■ What the task requires
From the entries that follow, pick out all lines holding "gift".

Segment Start: Given records

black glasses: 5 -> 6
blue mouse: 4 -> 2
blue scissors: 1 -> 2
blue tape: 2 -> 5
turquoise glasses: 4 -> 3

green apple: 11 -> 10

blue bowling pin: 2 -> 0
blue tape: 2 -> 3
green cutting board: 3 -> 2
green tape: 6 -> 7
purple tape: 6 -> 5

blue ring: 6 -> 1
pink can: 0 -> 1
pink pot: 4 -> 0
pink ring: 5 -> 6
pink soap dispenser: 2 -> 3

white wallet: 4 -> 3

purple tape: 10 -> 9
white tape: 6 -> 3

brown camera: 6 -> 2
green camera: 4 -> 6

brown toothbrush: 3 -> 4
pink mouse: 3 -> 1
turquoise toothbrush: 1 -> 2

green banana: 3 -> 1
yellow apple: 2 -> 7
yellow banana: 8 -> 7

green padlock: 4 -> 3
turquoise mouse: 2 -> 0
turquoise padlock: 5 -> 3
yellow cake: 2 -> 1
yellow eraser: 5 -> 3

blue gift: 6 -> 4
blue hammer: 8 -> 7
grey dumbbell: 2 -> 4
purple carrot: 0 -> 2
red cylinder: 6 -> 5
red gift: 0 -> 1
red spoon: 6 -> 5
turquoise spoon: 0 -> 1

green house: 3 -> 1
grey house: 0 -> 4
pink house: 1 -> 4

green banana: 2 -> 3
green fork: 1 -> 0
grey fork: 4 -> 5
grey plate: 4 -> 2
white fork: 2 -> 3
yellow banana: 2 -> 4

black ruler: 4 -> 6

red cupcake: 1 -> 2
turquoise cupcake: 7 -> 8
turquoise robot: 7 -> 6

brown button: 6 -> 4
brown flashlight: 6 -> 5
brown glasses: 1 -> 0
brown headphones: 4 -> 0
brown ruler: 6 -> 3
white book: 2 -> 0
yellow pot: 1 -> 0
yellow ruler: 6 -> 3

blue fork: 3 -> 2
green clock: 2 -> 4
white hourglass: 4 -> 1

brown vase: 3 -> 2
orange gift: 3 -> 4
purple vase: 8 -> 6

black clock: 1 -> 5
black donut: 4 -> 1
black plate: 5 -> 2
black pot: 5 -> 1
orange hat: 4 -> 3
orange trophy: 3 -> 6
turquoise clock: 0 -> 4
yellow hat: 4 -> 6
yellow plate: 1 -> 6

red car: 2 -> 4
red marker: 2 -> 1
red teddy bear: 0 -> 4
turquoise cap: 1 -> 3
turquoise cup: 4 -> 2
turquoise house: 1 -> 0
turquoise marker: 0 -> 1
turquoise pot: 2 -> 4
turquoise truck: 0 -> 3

Segment End: Given records

■ Written solution
blue gift: 6 -> 4
red gift: 0 -> 1
orange gift: 3 -> 4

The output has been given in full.